SOURCE MATERIAL -
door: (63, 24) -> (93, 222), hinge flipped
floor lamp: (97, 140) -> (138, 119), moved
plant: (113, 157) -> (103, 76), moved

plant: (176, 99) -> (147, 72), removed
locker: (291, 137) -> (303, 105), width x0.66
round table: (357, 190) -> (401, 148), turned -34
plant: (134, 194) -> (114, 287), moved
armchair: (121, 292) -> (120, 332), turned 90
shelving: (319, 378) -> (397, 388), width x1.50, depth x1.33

==

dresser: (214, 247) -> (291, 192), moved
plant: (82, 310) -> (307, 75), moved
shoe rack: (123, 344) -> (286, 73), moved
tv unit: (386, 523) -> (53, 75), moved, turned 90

INSTRUCTION - Show the lines of the listing above with "turned".

WRITTEN ANSWER -
round table: (357, 190) -> (401, 148), turned -34
armchair: (121, 292) -> (120, 332), turned 90
tv unit: (386, 523) -> (53, 75), moved, turned 90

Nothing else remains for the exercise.